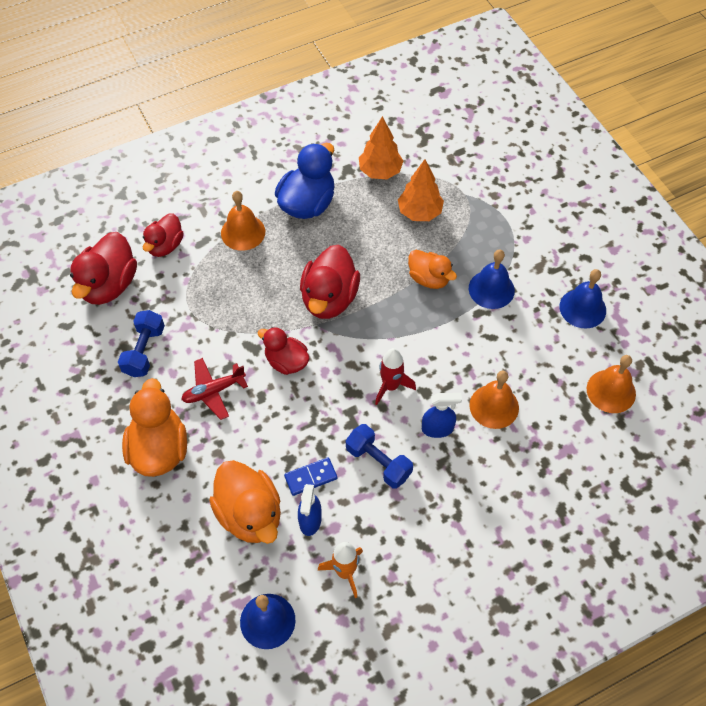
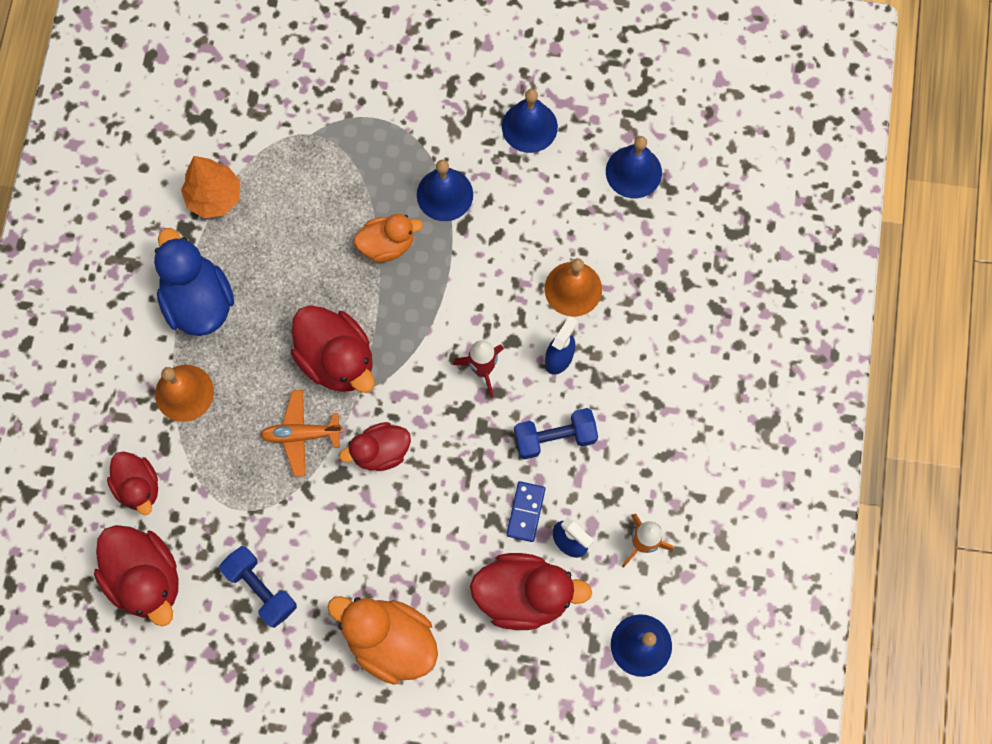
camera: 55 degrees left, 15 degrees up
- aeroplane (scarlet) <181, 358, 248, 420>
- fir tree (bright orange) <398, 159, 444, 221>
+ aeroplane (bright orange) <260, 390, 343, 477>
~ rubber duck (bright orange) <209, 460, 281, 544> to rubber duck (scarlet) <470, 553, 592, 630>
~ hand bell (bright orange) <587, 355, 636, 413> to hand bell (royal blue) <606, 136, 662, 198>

● ● ● ●

Assignment:
A faithful copy is required of the lines from the one with "- fir tree (bright" through the last line of the data; please add nothing.

Solution for this task:
- fir tree (bright orange) <398, 159, 444, 221>
+ aeroplane (bright orange) <260, 390, 343, 477>
~ rubber duck (bright orange) <209, 460, 281, 544> to rubber duck (scarlet) <470, 553, 592, 630>
~ hand bell (bright orange) <587, 355, 636, 413> to hand bell (royal blue) <606, 136, 662, 198>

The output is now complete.